Modification records
......

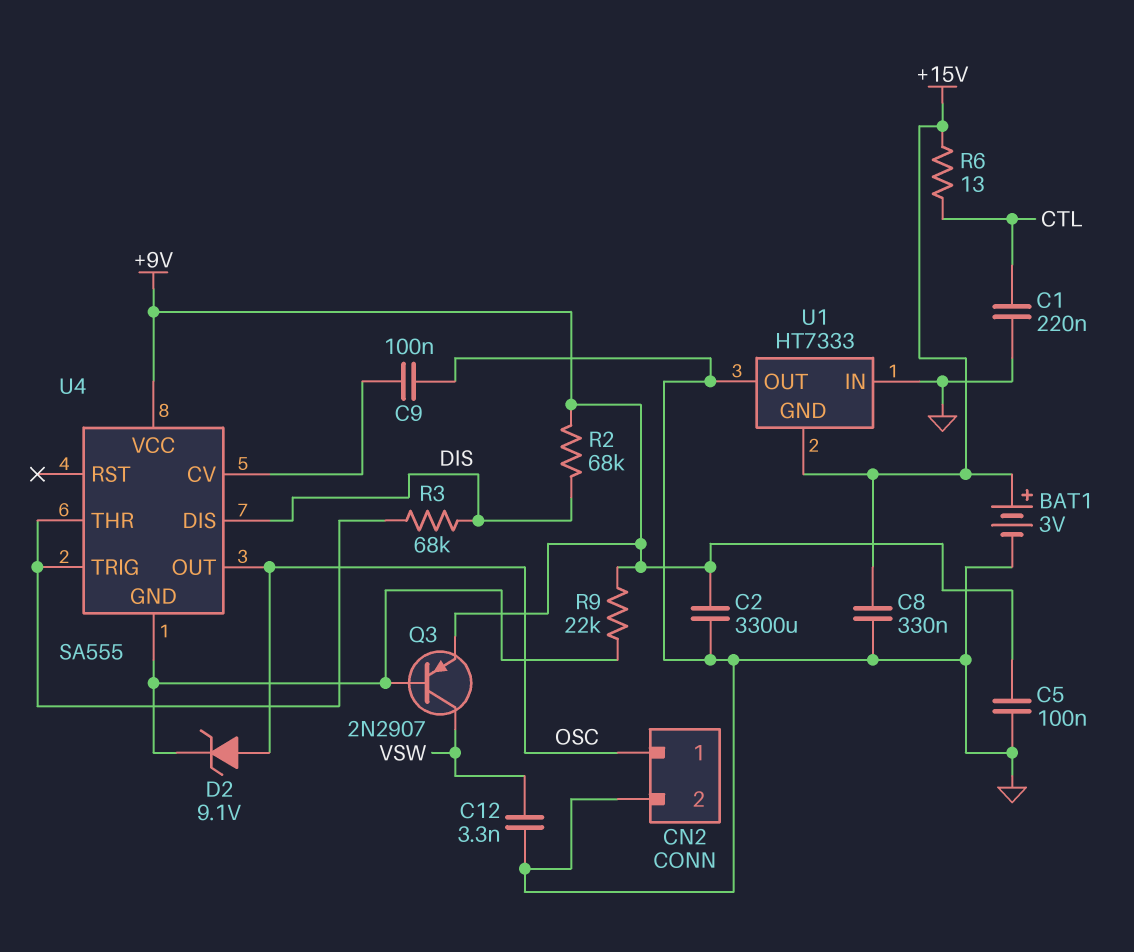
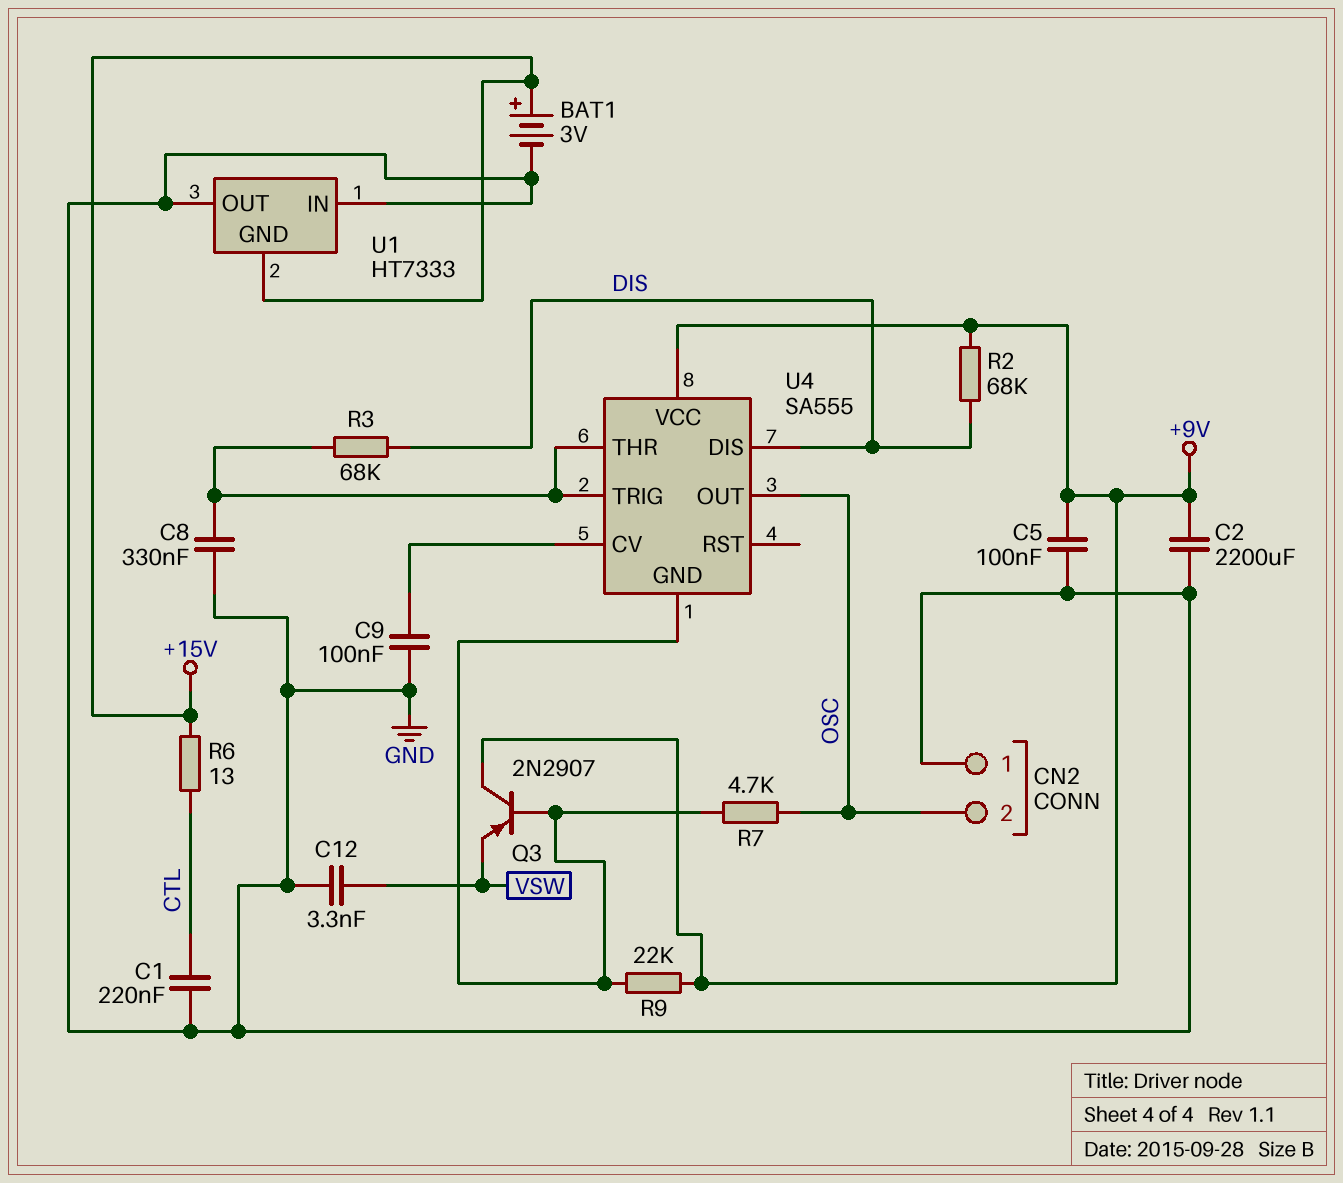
C2: 3300uF (+9V, GND) -> 2200uF (+9V, GND)
C8: 330nF (+15V, GND) -> 330nF (GND, U4/THR)
CN2 pin 1: OSC -> GND
CN2 pin 2: GND -> OSC
D2: zener 9.1V (A OSC, K U4/GND) -> none
Q3: PNP 2N2907 (B U4/GND, C VSW, E +9V) -> PNP 2N2907 (B U4/GND, C +9V, E VSW)
R7: none -> 4.7k (OSC, U4/GND)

......

**Problem statement**
Word for word, return the entries above, but without any pictures.

**Response area**
C2: 3300uF (+9V, GND) -> 2200uF (+9V, GND)
C8: 330nF (+15V, GND) -> 330nF (GND, U4/THR)
CN2 pin 1: OSC -> GND
CN2 pin 2: GND -> OSC
D2: zener 9.1V (A OSC, K U4/GND) -> none
Q3: PNP 2N2907 (B U4/GND, C VSW, E +9V) -> PNP 2N2907 (B U4/GND, C +9V, E VSW)
R7: none -> 4.7k (OSC, U4/GND)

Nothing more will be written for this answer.